▶ What is being asked
Restate word for word the lines of the entries below, starting with the line that holds "C3: 68nF (GND, XI) -> 68nF (5V, GND)" and ending with the line that holds "U3: SN75176 -> MAX3485", and no others.

╭─ Data records

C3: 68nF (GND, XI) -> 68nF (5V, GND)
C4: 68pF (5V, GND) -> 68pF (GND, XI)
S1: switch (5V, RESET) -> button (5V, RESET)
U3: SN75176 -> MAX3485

╰─
╭─ Data records

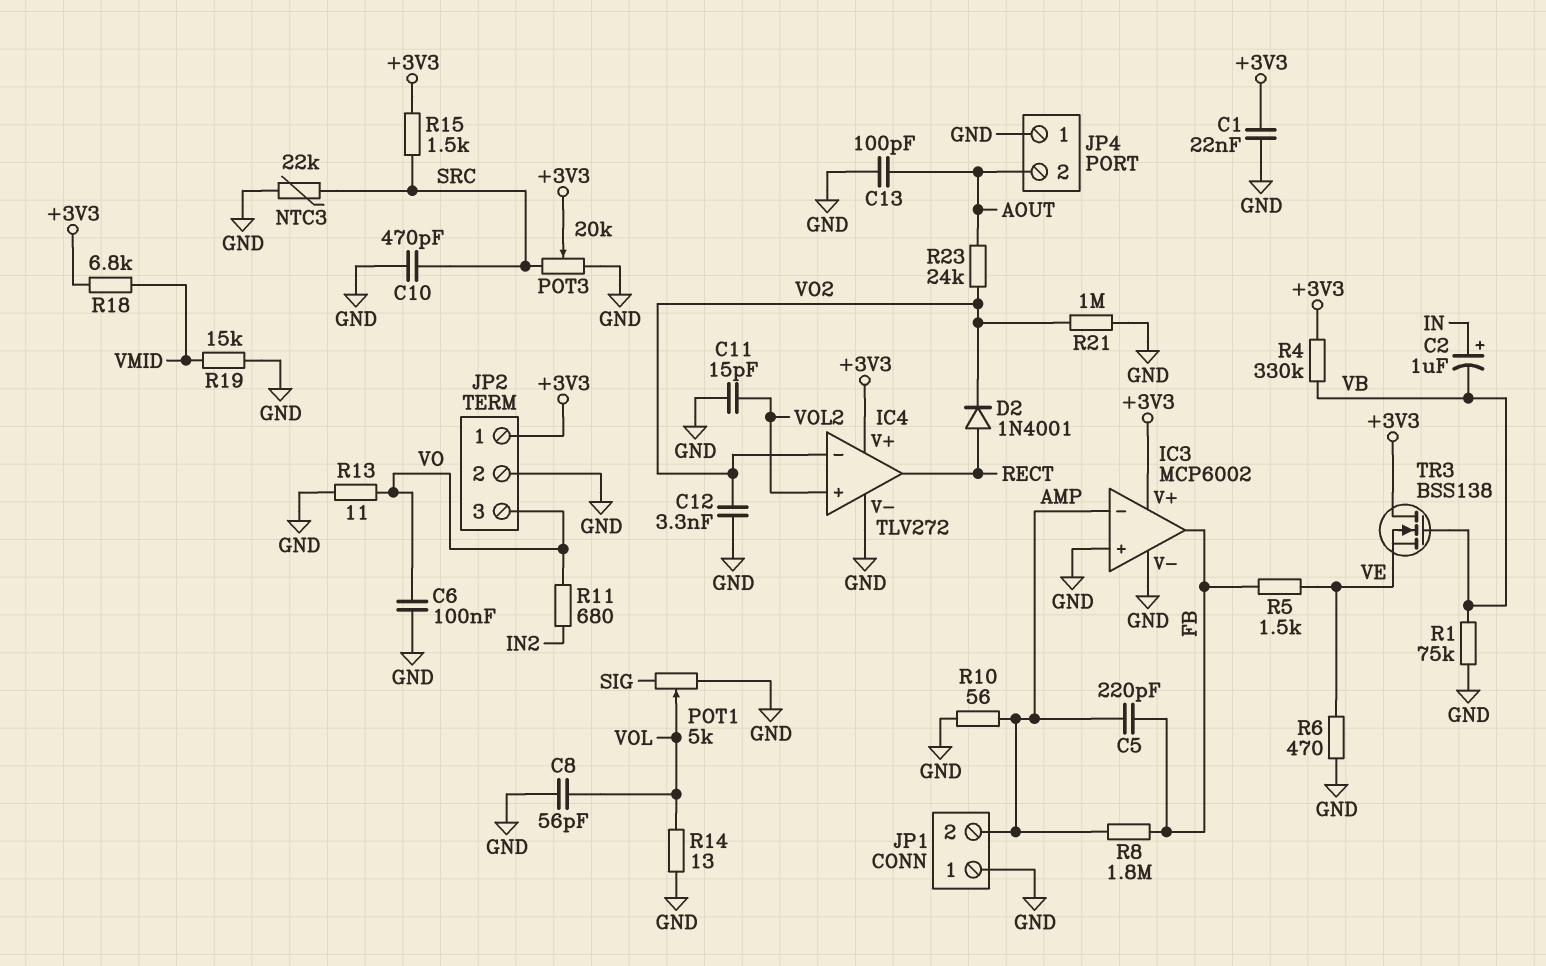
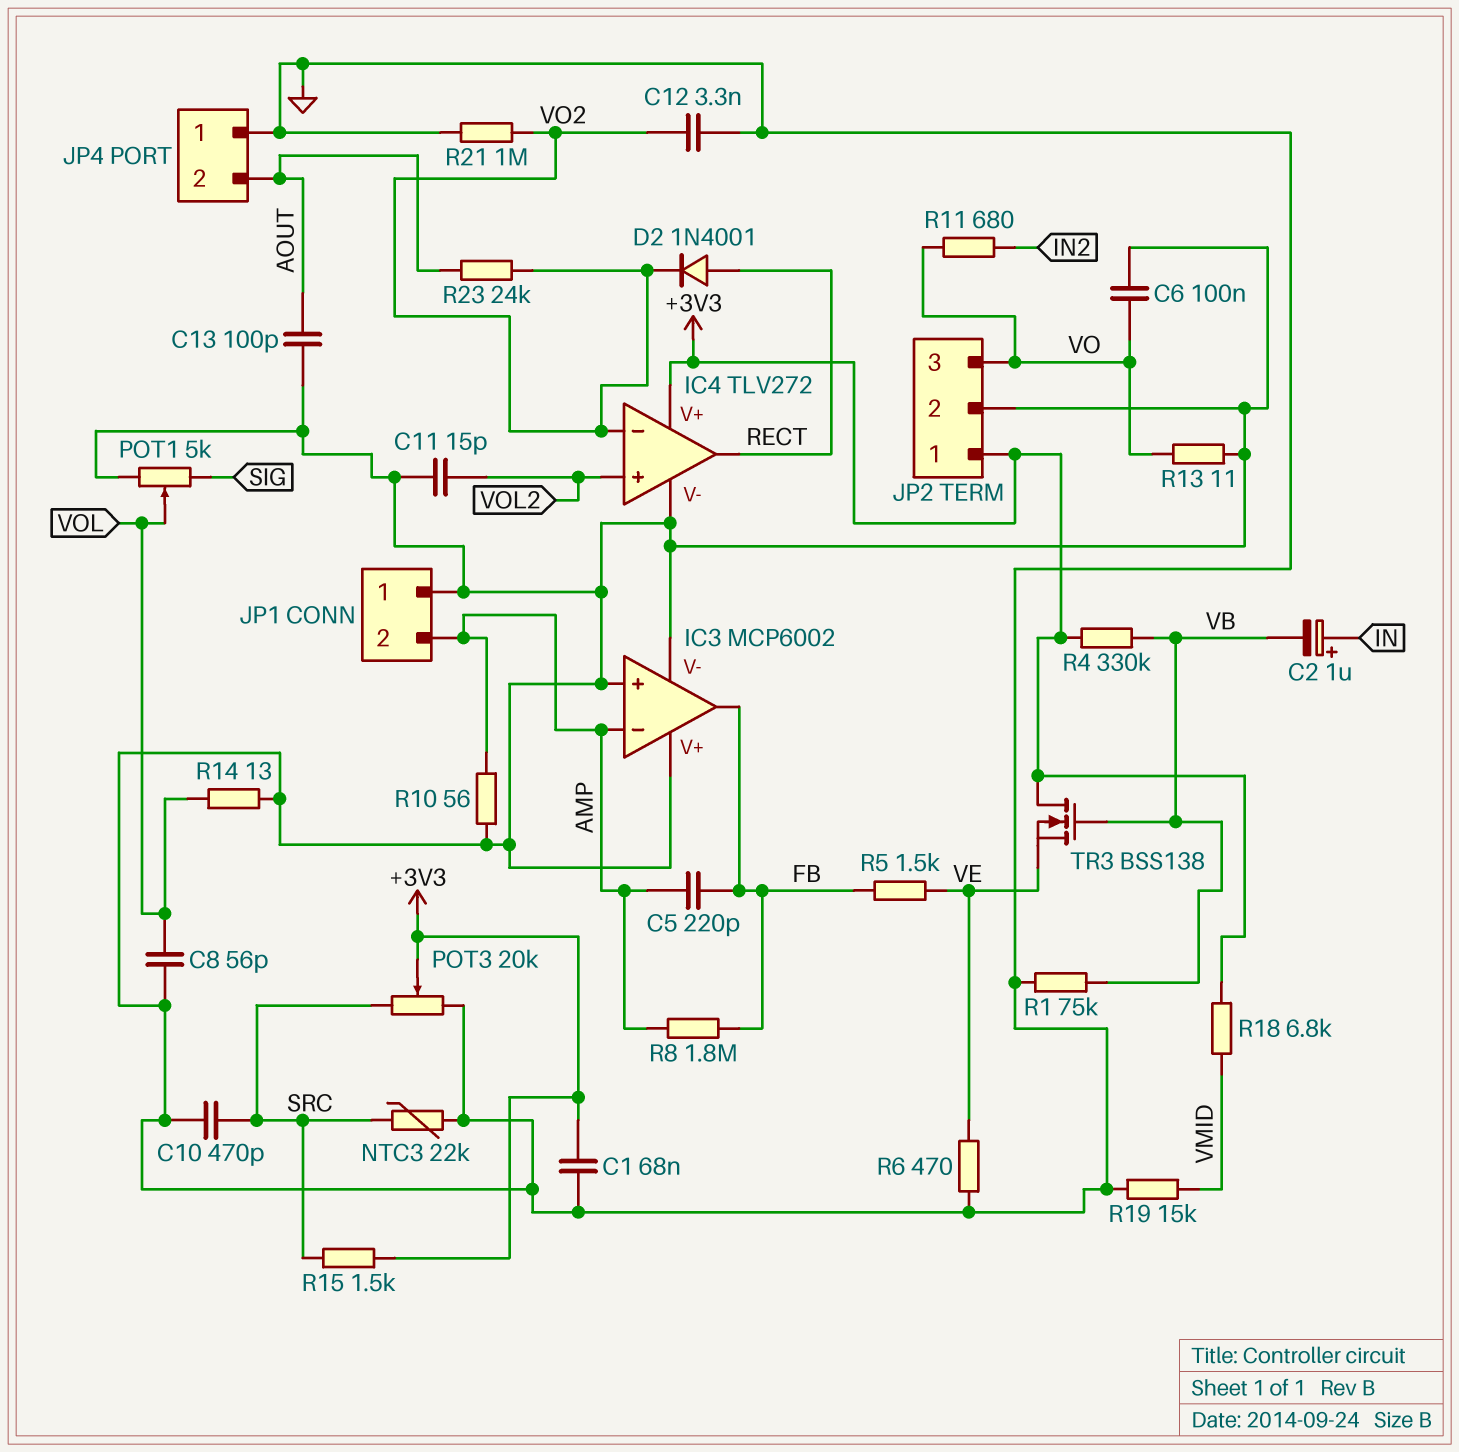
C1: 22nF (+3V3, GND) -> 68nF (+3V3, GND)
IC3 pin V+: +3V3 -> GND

╰─
╭─ Data records

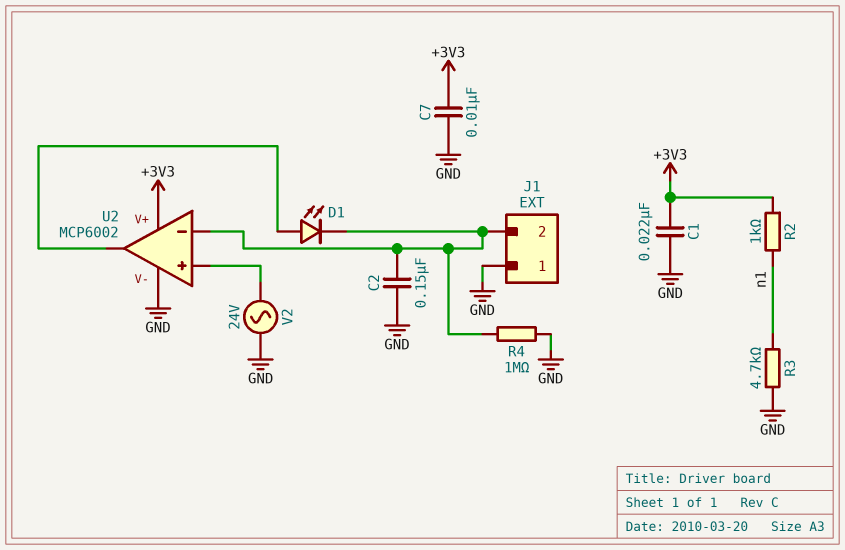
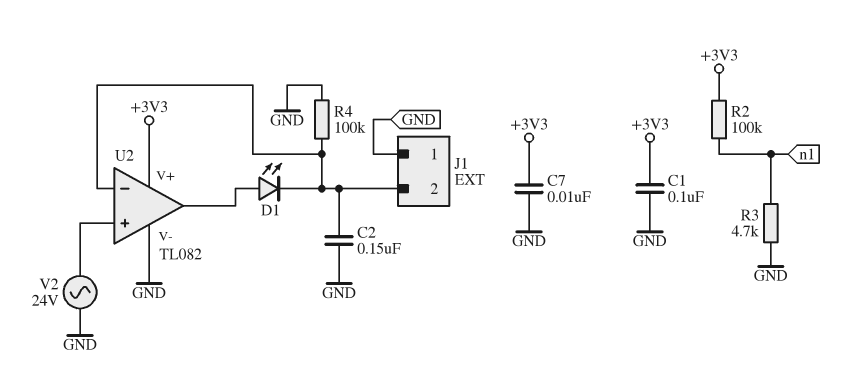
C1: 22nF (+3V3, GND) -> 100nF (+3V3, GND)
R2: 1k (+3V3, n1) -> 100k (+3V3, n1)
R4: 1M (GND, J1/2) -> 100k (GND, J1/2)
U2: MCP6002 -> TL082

╰─

▶ Task result
C3: 68nF (GND, XI) -> 68nF (5V, GND)
C4: 68pF (5V, GND) -> 68pF (GND, XI)
S1: switch (5V, RESET) -> button (5V, RESET)
U3: SN75176 -> MAX3485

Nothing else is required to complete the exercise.